[Entries provided Boundary: Start]

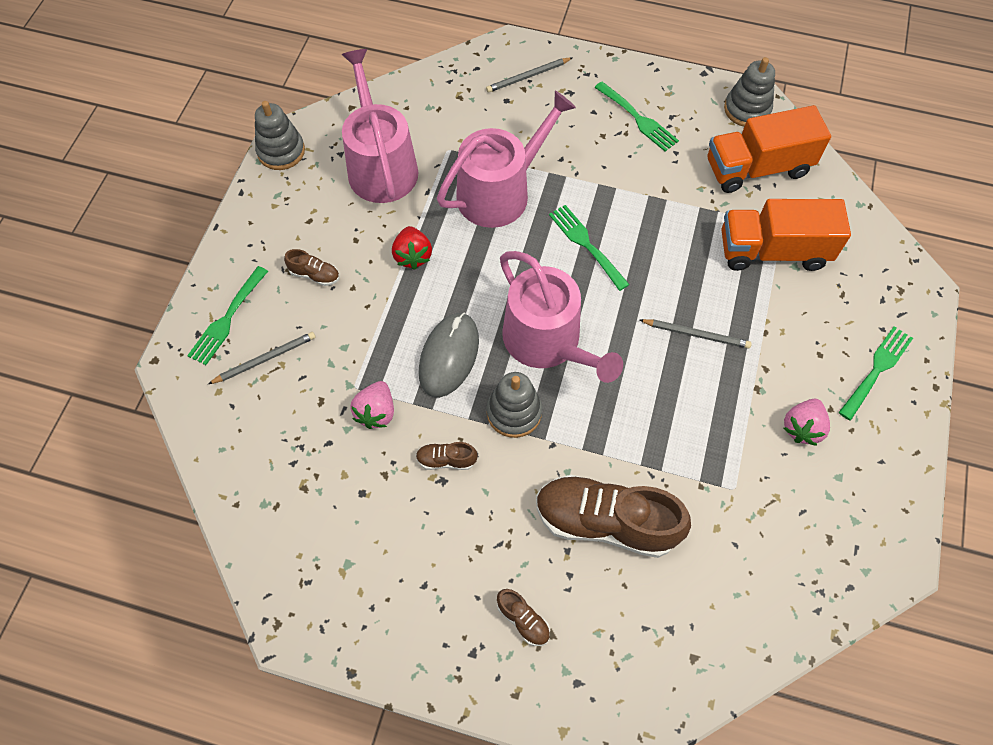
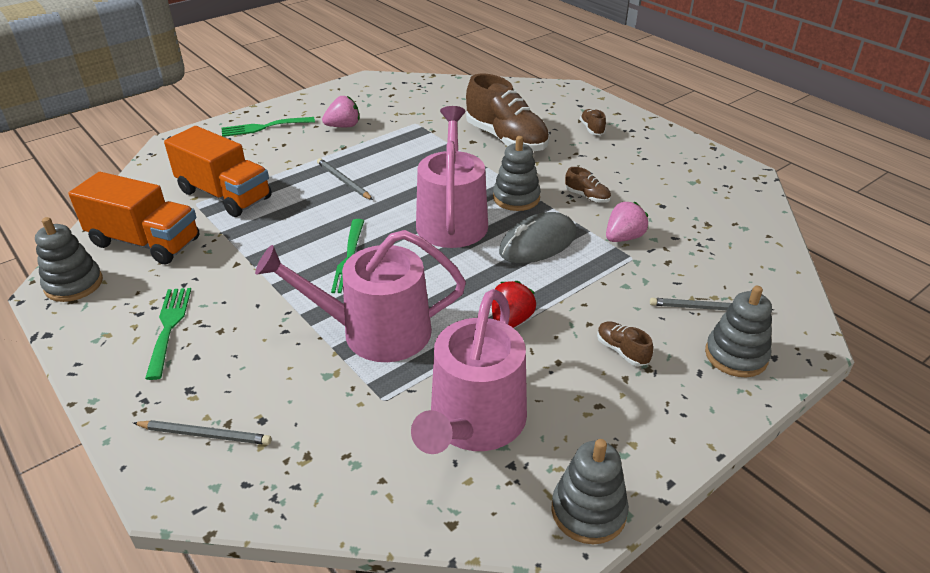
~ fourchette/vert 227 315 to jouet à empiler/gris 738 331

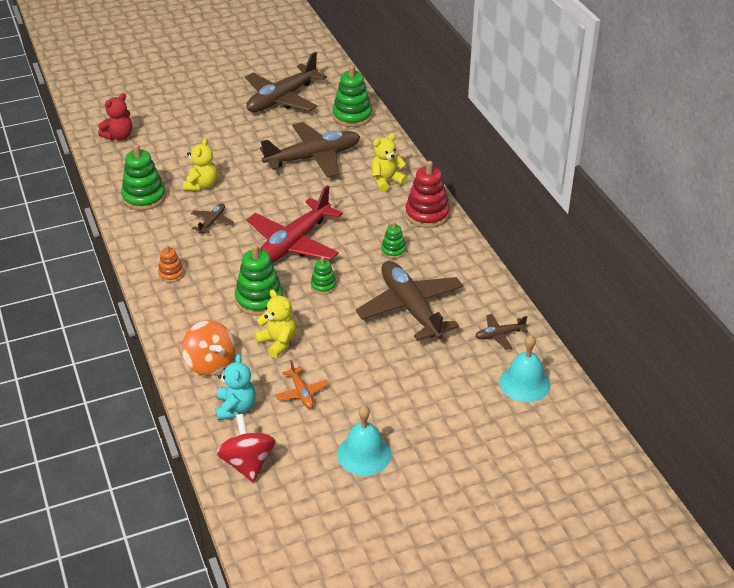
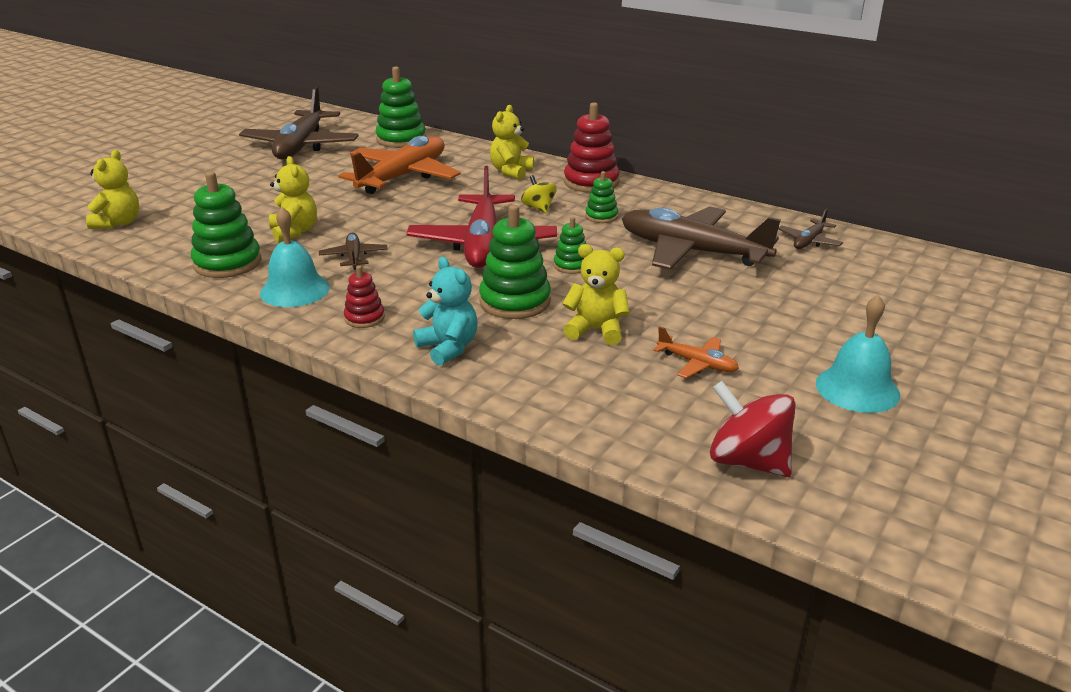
~ ours en peluche/rouge 115 117 to ours en peluche/jaune 112 189
~ avion/marron 310 150 to avion/orange 400 165
~ jouet à empiler/orange 171 264 to jouet à empiler/rouge 364 297
- toupie/orange 208 348
~ cloche/turquoise 525 368 to 295 257
~ ours en peluche/turquoise 235 387 to 445 311
+ toupie/jaune 538 194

[Entries provided Boundary: End]

Task prompt
Return each line of the data that contains the string "orange".

Written response
~ avion/marron 310 150 to avion/orange 400 165
~ jouet à empiler/orange 171 264 to jouet à empiler/rouge 364 297
- toupie/orange 208 348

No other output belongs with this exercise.